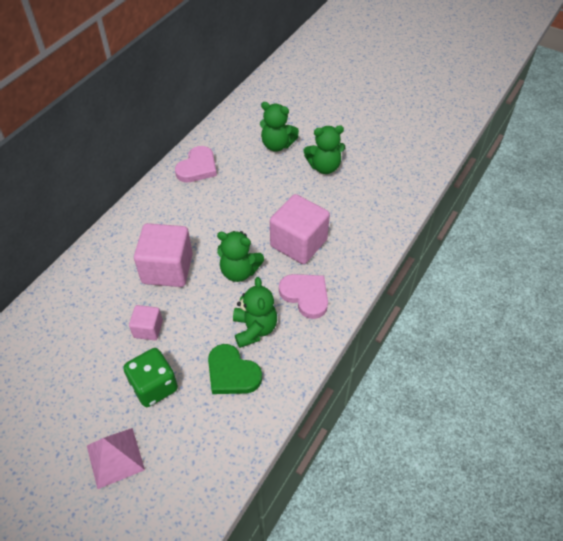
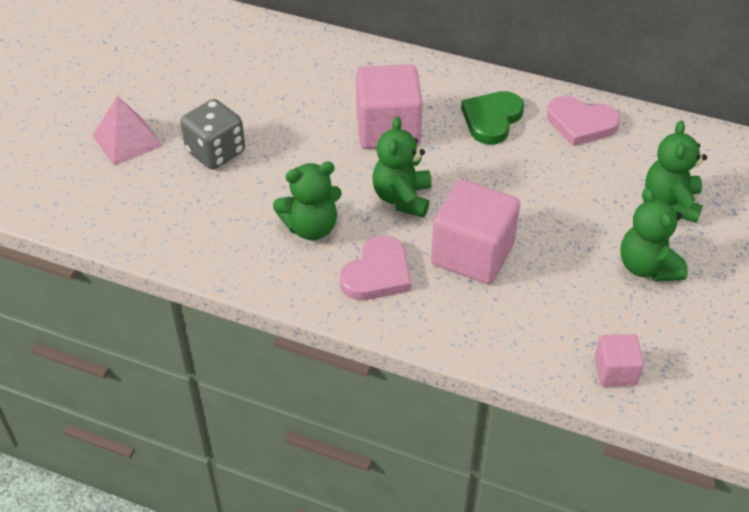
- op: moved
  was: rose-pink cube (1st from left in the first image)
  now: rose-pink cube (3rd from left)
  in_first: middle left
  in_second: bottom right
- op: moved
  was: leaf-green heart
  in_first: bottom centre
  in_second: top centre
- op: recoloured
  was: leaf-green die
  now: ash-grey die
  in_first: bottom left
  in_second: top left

# # # # # # #

- _WORK REQUIRED_
Each line from the one that includes "now: rose-pink cube (3rd from left)" down to the close of the records above is to be given again exactly, and no other line is to appear.

- _YOUR SOLUTION_
  now: rose-pink cube (3rd from left)
  in_first: middle left
  in_second: bottom right
- op: moved
  was: leaf-green heart
  in_first: bottom centre
  in_second: top centre
- op: recoloured
  was: leaf-green die
  now: ash-grey die
  in_first: bottom left
  in_second: top left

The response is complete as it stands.